The data >>
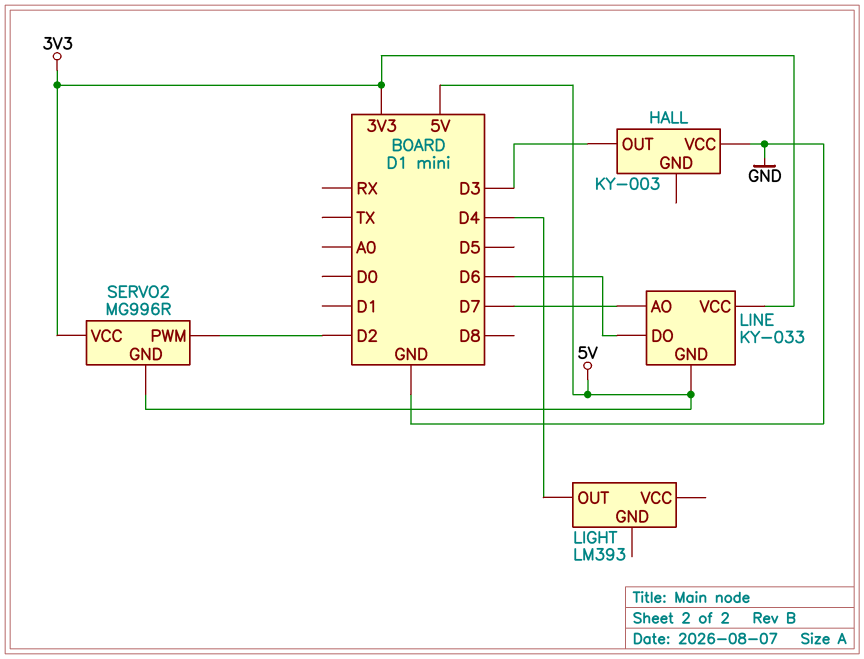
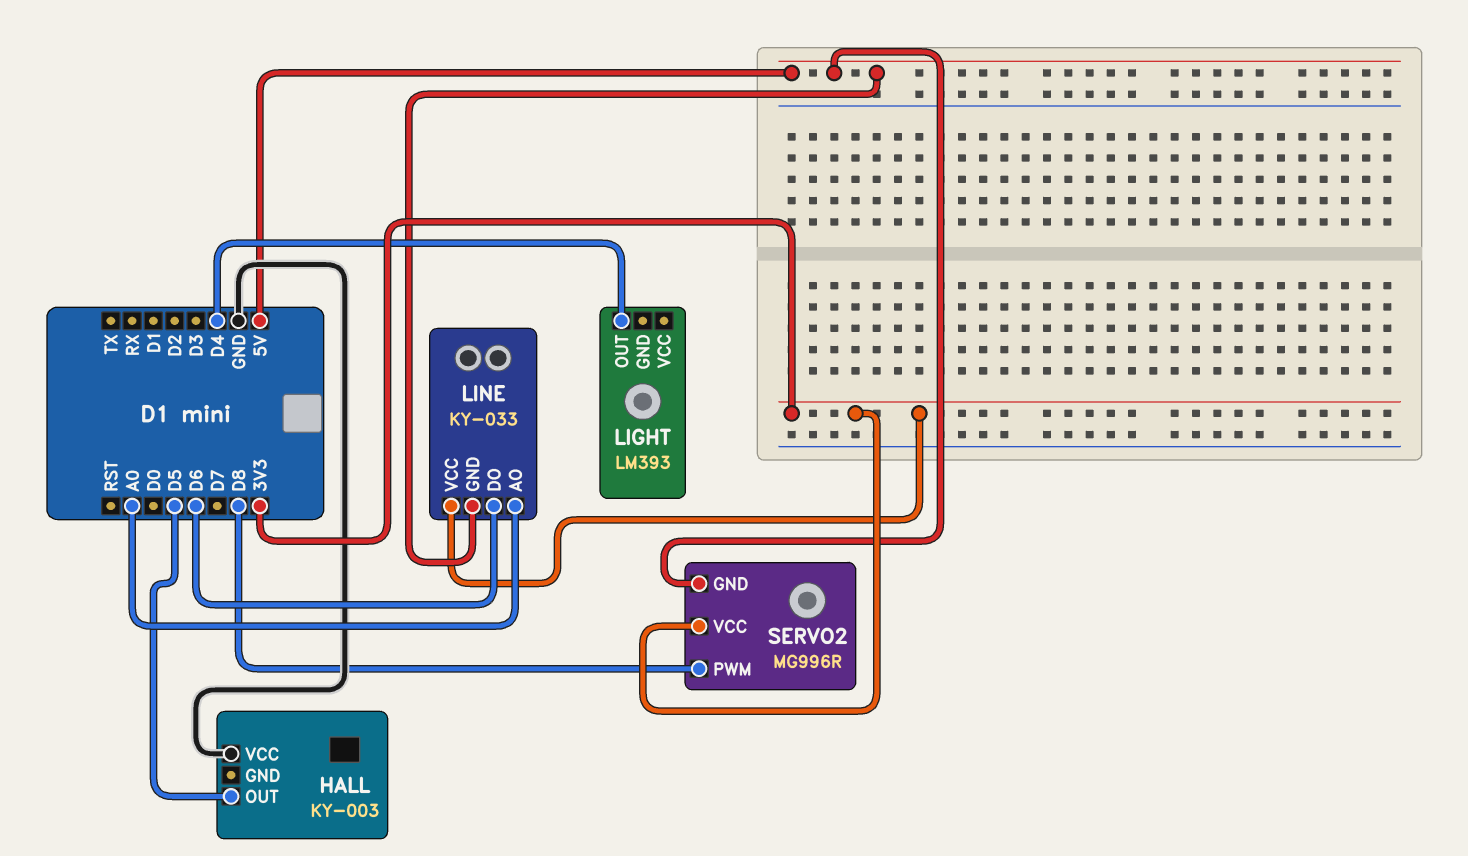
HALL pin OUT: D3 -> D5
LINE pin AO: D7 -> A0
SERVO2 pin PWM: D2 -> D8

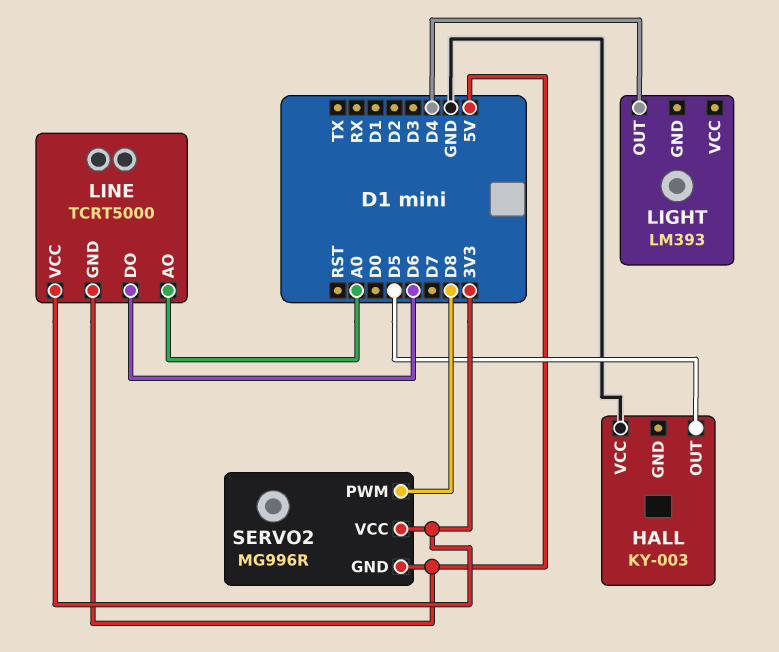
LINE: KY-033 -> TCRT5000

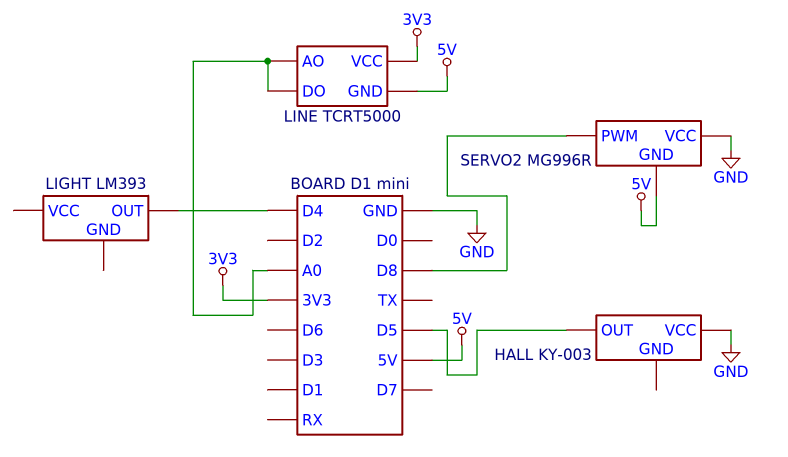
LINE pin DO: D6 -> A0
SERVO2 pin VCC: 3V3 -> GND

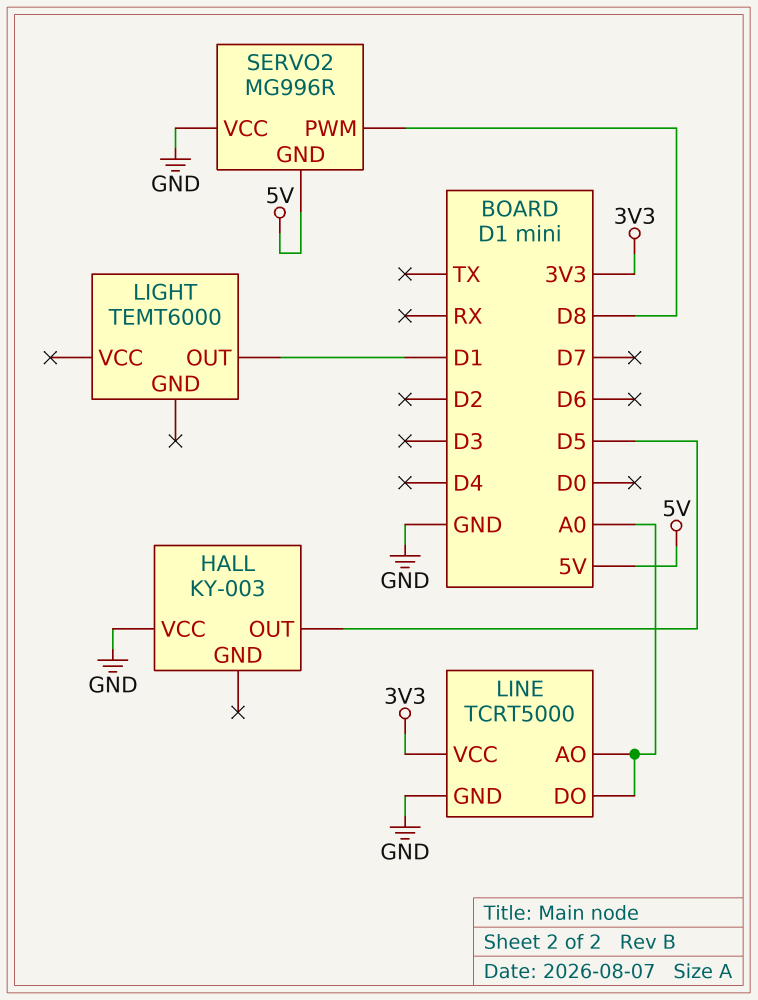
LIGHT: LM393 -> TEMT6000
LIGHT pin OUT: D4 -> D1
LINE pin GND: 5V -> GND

Work to be completed >>
Reproduce exactly the lines from the one with "LINE pin DO: D6 -> A0" to the bottom of the listing, both ends included, and nothing else. Skip the pictures.

Your solution >>
LINE pin DO: D6 -> A0
SERVO2 pin VCC: 3V3 -> GND

LIGHT: LM393 -> TEMT6000
LIGHT pin OUT: D4 -> D1
LINE pin GND: 5V -> GND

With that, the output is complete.